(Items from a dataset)
+-------+

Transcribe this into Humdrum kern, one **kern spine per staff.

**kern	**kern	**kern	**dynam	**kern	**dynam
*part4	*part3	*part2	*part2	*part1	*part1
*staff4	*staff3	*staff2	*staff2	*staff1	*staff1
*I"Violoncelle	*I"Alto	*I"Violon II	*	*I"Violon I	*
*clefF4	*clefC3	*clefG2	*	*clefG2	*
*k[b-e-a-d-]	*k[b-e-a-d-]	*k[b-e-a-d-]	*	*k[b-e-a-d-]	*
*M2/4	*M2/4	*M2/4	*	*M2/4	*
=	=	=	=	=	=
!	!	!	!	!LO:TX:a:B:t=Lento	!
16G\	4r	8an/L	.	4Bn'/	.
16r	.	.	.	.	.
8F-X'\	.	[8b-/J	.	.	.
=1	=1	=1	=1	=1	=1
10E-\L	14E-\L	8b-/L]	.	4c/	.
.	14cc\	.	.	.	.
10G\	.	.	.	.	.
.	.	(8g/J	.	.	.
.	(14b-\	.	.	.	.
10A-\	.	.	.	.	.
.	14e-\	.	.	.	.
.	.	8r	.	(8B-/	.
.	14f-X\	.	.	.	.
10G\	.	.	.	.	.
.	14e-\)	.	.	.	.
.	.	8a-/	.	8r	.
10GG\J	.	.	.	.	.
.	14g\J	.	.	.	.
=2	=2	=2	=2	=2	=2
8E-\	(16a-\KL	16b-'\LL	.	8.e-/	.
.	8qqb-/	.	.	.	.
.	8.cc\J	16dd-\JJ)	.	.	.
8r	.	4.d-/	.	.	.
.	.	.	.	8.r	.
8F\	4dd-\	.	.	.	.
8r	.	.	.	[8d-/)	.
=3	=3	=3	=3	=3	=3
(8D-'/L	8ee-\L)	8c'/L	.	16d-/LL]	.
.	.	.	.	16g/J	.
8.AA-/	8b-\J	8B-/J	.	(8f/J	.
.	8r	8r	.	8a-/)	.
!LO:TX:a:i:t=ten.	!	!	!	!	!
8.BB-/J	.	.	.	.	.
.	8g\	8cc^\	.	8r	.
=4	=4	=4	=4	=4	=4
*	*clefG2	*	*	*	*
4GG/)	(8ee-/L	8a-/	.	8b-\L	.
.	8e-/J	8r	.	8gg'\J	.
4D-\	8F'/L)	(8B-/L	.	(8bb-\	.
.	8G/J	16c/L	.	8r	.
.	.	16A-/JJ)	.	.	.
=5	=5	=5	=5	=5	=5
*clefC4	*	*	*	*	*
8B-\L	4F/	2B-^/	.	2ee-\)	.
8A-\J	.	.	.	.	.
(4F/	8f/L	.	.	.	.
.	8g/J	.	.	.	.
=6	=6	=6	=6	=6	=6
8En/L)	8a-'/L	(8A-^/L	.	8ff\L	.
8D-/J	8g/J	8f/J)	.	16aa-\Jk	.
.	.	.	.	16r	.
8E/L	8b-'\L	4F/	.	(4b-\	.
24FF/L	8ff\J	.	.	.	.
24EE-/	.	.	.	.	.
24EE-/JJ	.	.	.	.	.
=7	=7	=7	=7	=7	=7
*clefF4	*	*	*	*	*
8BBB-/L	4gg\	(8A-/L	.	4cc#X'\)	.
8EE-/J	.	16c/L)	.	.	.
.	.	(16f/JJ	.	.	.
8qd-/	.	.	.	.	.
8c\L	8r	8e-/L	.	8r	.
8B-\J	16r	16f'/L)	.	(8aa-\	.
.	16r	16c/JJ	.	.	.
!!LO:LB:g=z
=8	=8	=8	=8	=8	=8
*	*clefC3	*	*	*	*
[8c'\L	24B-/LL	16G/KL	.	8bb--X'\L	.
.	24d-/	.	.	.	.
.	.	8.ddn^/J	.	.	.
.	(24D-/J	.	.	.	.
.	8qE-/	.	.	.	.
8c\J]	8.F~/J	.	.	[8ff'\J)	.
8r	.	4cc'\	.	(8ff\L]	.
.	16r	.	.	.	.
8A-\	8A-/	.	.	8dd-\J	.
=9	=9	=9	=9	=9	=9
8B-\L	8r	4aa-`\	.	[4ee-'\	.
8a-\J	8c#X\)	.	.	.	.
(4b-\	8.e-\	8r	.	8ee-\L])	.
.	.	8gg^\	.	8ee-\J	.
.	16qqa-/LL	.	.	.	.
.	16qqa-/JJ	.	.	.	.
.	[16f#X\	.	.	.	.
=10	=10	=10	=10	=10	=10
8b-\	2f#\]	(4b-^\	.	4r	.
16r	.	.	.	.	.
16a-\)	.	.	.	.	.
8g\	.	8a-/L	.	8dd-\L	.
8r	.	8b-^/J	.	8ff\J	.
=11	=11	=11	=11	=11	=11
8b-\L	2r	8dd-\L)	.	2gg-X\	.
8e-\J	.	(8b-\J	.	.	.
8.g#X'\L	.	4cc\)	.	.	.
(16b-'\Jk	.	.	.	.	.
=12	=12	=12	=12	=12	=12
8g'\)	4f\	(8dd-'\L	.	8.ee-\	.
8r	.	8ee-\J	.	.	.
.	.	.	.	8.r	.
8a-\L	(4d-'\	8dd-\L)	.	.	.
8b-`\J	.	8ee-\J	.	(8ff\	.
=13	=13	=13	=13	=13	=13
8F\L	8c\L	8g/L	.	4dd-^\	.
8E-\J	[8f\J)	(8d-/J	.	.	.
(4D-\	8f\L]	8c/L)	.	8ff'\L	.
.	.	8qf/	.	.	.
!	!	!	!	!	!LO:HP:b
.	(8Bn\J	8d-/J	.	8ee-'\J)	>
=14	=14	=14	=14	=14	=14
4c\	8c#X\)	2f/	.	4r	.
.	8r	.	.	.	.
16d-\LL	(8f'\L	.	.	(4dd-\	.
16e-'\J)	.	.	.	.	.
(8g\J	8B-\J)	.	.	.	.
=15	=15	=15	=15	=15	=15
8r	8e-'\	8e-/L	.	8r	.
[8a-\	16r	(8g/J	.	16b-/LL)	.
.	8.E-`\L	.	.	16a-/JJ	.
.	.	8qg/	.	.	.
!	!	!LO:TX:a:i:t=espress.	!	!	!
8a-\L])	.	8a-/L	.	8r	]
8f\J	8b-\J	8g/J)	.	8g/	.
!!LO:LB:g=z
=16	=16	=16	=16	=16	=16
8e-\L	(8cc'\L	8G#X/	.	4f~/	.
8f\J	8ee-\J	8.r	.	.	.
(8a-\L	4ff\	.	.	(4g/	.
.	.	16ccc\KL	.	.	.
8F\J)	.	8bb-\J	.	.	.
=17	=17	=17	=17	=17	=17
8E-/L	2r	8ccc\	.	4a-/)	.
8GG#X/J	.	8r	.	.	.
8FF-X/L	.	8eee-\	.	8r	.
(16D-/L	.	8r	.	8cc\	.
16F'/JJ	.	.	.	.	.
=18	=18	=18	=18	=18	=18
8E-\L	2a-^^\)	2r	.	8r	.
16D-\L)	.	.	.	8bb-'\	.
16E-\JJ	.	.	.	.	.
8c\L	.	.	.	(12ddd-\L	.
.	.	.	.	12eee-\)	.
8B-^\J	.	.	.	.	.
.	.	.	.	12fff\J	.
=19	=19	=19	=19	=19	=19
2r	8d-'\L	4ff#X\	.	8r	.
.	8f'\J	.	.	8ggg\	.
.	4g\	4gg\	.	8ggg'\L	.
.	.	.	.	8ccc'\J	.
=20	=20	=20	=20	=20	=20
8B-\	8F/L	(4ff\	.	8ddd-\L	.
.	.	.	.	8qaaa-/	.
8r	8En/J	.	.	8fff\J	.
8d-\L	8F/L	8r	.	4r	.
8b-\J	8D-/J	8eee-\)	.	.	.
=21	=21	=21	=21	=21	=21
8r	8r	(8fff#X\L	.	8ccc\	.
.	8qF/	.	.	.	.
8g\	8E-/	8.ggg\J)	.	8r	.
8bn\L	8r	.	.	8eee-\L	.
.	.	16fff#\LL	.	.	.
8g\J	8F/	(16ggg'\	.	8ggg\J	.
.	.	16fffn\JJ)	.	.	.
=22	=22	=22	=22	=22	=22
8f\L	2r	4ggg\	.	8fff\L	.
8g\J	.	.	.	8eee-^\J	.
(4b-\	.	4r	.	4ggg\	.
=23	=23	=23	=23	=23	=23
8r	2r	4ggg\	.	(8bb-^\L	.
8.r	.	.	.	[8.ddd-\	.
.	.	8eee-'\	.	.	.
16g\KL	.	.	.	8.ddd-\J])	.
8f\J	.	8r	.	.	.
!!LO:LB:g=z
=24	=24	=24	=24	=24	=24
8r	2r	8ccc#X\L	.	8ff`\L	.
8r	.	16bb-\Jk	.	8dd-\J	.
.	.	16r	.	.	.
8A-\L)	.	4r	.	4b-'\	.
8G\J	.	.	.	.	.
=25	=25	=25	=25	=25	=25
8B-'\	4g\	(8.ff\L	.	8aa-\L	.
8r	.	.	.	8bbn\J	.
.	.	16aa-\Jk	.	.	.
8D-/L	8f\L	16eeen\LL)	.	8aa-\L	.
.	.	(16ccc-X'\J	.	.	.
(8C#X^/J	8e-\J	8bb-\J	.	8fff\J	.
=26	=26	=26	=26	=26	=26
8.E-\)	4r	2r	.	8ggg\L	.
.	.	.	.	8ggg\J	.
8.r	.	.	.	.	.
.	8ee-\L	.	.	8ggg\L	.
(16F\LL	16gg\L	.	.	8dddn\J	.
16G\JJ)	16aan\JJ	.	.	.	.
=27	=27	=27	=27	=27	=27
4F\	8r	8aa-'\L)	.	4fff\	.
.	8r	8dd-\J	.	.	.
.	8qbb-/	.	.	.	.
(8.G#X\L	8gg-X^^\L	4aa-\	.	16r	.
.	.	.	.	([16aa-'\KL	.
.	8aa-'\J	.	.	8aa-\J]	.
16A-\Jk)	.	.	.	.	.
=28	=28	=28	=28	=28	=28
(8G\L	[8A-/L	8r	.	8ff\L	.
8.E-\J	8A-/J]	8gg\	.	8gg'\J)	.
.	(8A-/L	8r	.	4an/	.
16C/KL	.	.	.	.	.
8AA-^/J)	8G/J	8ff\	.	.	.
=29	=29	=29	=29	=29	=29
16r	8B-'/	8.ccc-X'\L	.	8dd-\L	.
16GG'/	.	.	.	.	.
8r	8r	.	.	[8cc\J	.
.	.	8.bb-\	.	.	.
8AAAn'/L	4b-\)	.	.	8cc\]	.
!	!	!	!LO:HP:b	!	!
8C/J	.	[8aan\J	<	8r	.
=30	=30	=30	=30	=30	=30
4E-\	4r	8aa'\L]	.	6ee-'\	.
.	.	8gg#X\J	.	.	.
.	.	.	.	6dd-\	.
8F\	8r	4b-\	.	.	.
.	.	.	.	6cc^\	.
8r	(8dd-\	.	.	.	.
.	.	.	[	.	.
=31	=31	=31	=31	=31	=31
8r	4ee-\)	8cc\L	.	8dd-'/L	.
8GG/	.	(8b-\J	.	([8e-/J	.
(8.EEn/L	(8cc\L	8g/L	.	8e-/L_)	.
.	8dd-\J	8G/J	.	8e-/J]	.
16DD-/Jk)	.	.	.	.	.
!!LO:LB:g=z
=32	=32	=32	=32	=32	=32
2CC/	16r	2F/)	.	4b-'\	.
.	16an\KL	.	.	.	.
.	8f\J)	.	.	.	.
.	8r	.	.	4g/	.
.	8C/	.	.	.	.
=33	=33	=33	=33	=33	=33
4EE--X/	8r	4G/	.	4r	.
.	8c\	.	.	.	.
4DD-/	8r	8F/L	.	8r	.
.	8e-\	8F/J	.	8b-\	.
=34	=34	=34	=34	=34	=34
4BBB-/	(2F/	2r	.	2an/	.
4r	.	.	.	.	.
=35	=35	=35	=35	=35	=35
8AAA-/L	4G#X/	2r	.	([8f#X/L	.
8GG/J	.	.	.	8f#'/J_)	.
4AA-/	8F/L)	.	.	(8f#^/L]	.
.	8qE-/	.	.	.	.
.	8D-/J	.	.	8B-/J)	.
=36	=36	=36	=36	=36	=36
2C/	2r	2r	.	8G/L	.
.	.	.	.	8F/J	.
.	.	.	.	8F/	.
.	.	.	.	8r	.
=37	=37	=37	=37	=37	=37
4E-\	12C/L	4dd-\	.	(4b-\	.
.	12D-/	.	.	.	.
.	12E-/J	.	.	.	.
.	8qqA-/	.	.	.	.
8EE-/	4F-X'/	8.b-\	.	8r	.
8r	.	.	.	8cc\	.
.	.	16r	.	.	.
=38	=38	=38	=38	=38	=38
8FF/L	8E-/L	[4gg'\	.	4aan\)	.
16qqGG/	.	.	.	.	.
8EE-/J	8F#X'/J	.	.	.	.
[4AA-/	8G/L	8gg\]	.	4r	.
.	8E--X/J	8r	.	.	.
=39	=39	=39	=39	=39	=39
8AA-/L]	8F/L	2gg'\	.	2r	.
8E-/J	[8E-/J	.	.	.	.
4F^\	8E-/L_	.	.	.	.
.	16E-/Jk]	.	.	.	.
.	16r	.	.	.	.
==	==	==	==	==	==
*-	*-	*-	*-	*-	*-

+-------+

▸ What you should do
Locate each line in the material above that contains the string "kern" and copy those lines in full.

▸ Written solution
Transcribe this into Humdrum kern, one **kern spine per staff.
**kern	**kern	**kern	**dynam	**kern	**dynam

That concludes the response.